==== STORED RECORDS ====
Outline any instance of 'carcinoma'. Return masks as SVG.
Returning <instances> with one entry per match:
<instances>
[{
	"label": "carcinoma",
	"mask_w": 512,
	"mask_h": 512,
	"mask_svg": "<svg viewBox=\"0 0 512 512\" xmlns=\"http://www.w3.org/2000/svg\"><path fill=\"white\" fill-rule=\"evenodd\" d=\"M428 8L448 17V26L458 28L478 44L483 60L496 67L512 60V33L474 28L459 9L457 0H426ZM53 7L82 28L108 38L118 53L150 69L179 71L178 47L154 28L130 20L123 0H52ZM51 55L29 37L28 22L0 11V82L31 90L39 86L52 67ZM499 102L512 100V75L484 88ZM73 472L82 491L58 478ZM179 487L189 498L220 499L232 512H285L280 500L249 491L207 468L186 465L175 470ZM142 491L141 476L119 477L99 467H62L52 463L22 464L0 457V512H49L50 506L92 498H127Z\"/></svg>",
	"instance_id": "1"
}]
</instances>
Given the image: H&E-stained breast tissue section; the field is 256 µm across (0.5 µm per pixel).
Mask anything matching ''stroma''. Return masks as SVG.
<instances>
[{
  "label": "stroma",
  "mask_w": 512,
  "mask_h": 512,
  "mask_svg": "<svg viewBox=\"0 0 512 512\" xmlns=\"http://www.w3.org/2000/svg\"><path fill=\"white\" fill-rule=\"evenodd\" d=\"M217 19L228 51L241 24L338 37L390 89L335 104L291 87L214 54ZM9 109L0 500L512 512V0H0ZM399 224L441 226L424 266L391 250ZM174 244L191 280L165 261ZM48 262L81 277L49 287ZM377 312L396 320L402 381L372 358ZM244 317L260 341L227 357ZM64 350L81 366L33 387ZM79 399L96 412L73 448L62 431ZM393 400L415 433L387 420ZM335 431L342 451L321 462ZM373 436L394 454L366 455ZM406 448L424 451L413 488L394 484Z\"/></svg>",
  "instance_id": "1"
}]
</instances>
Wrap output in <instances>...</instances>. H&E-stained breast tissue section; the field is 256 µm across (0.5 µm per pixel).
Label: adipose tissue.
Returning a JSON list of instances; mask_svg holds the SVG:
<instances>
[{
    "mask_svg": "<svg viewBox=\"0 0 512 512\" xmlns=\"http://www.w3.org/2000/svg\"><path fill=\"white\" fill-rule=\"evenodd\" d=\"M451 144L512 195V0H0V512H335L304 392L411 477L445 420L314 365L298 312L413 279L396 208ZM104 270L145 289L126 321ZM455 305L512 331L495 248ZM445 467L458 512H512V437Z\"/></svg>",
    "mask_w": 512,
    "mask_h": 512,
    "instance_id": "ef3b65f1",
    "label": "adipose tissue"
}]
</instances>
====
Only the number is wanted: how many lines in the entries above contain the word "pixel"?

2